▸ **Required action**
You are asked to reproduce the listing exactly and to omit its pictures.

▸ **Recorded data**
····················

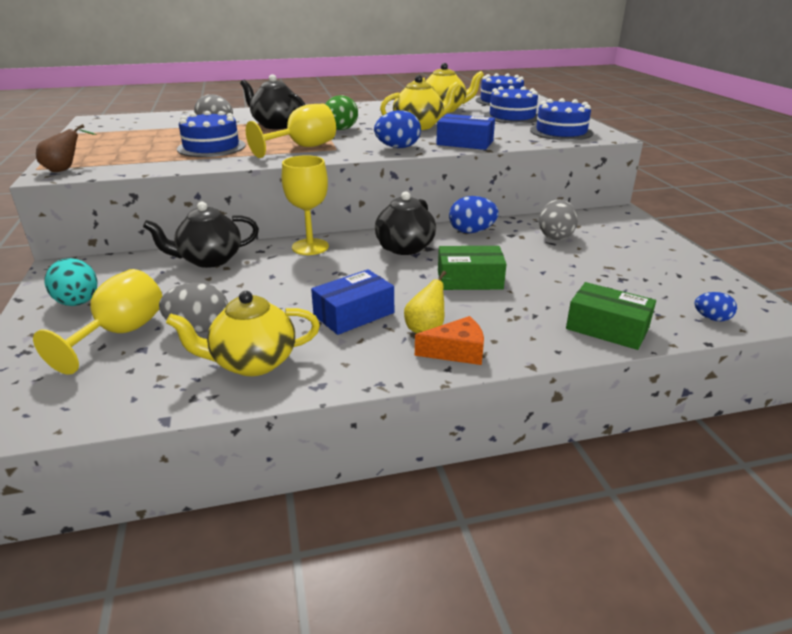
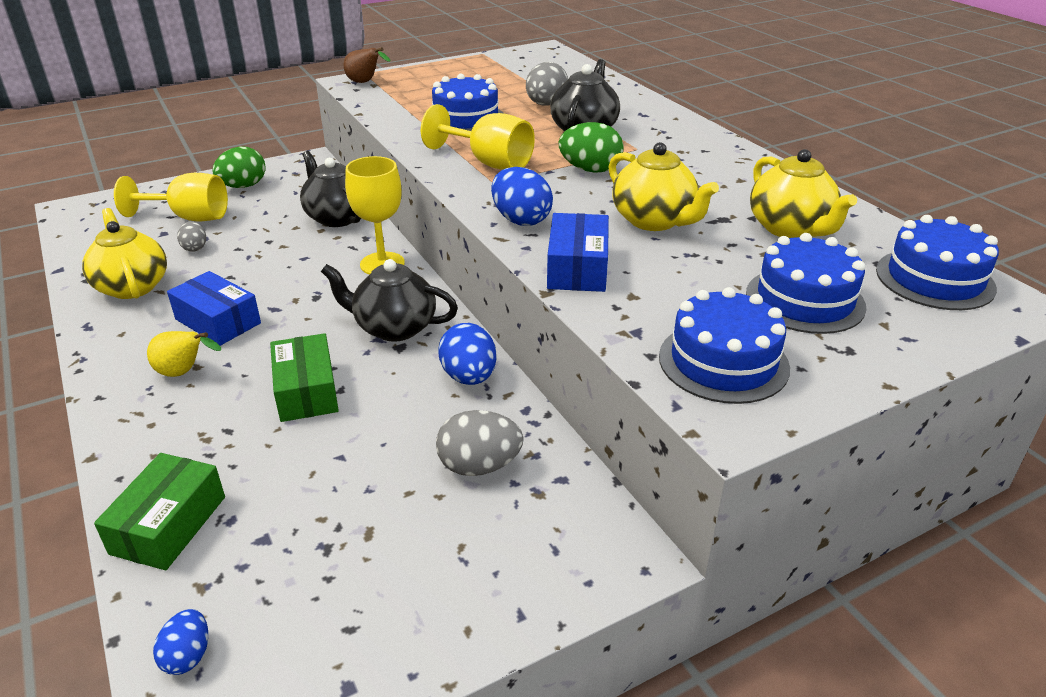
camera: 75 degrees right, 5 degrees up
(78, 303) = (243, 186): turquoise egg -> green egg
(199, 328) = (195, 248): grey egg -> grey egg, size x0.60
(456, 351) = (131, 399): orange cheese -> none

····················

▸ **Written reply**
camera: 75 degrees right, 5 degrees up
(78, 303) = (243, 186): turquoise egg -> green egg
(199, 328) = (195, 248): grey egg -> grey egg, size x0.60
(456, 351) = (131, 399): orange cheese -> none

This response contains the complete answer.